■ **THE DATA**
◆ ◆ ◆ ◆ ◆ ◆ ◆

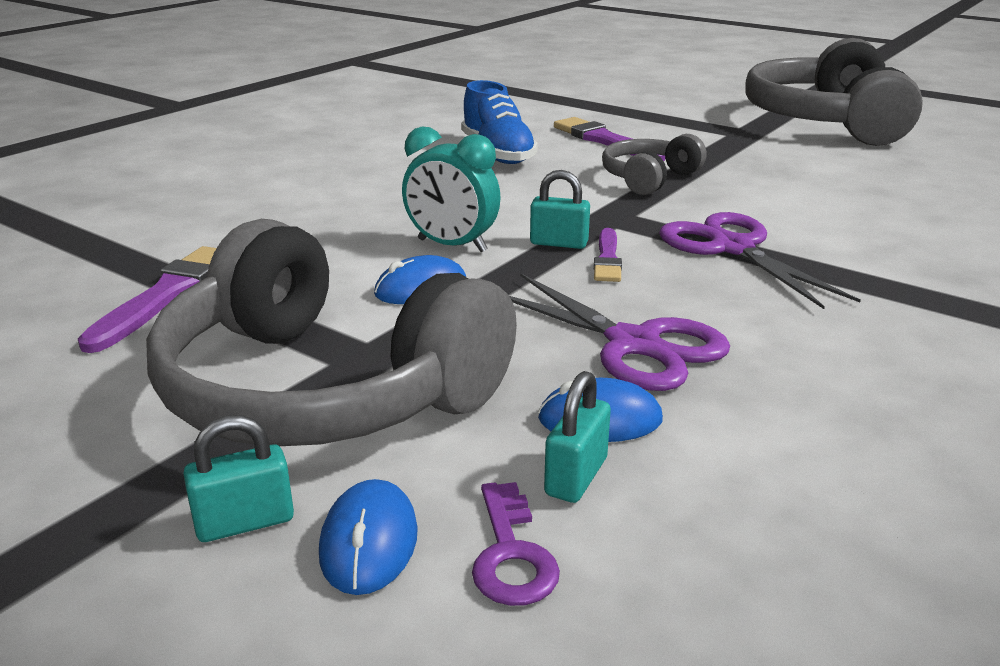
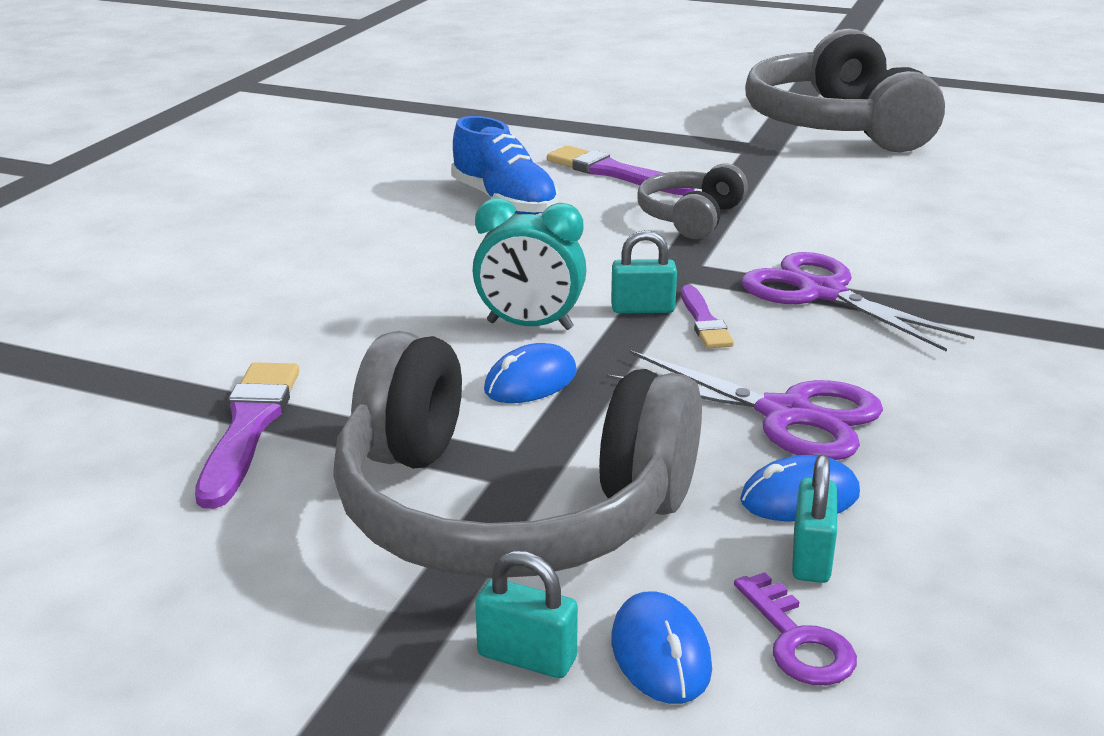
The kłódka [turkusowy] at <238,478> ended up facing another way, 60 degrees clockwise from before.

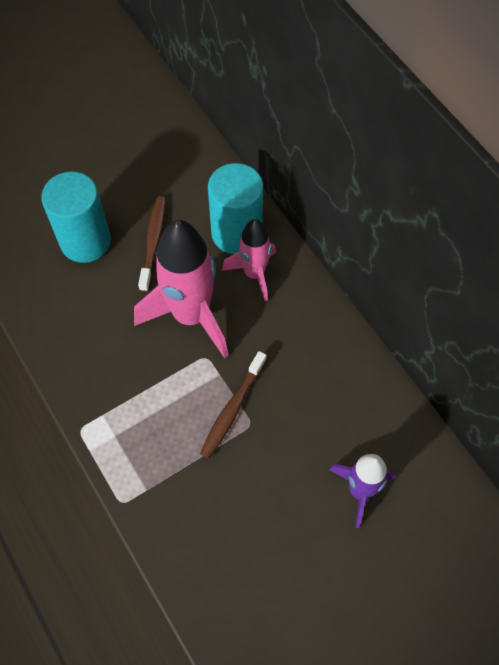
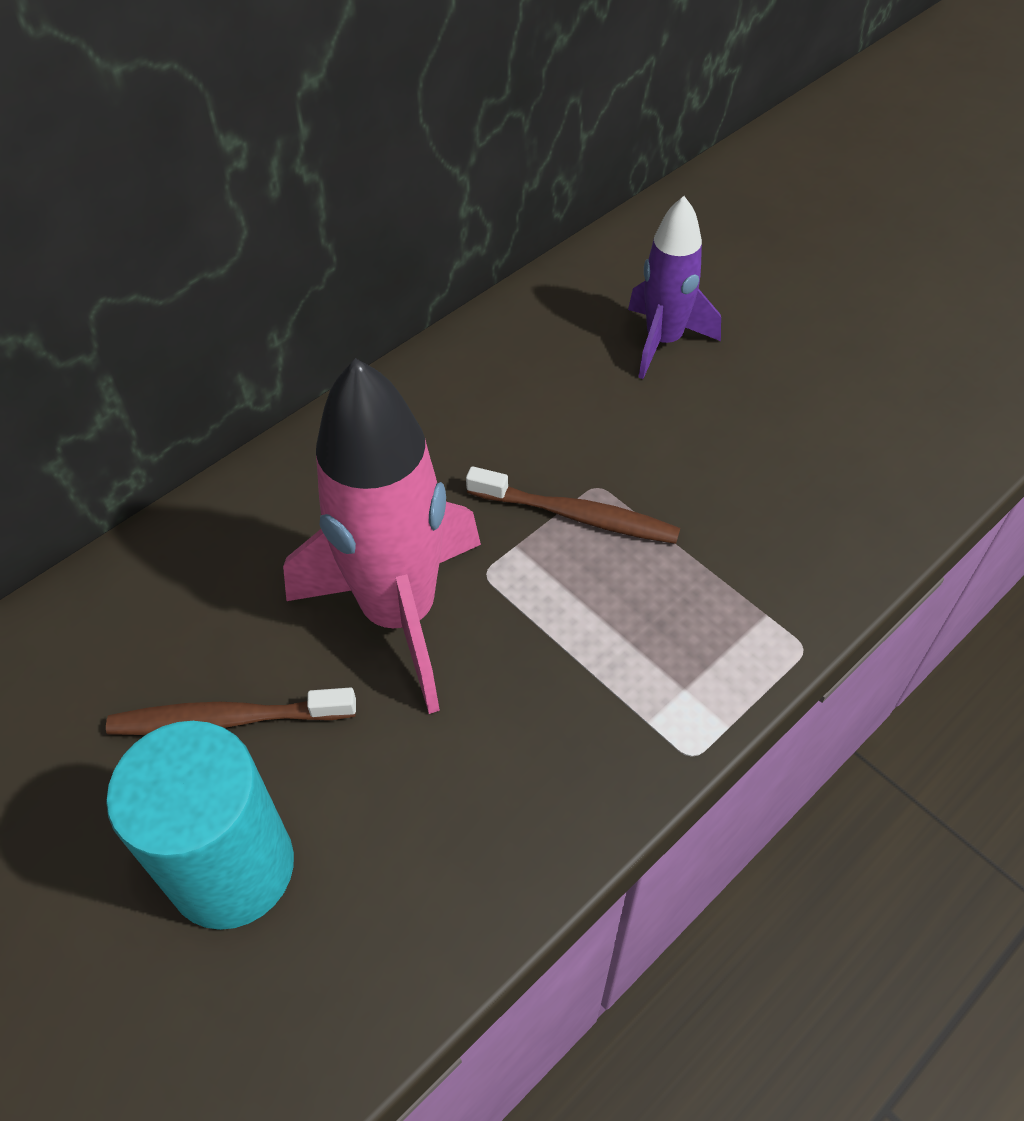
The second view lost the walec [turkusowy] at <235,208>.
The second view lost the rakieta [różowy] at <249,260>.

◆ ◆ ◆ ◆ ◆ ◆ ◆

■ **TASK REQUIREMENTS**
Give back the listing exactly, with the pictures removed.

■ **SOLVED EXERCISE**
The kłódka [turkusowy] at <238,478> ended up facing another way, 60 degrees clockwise from before.

The second view lost the walec [turkusowy] at <235,208>.
The second view lost the rakieta [różowy] at <249,260>.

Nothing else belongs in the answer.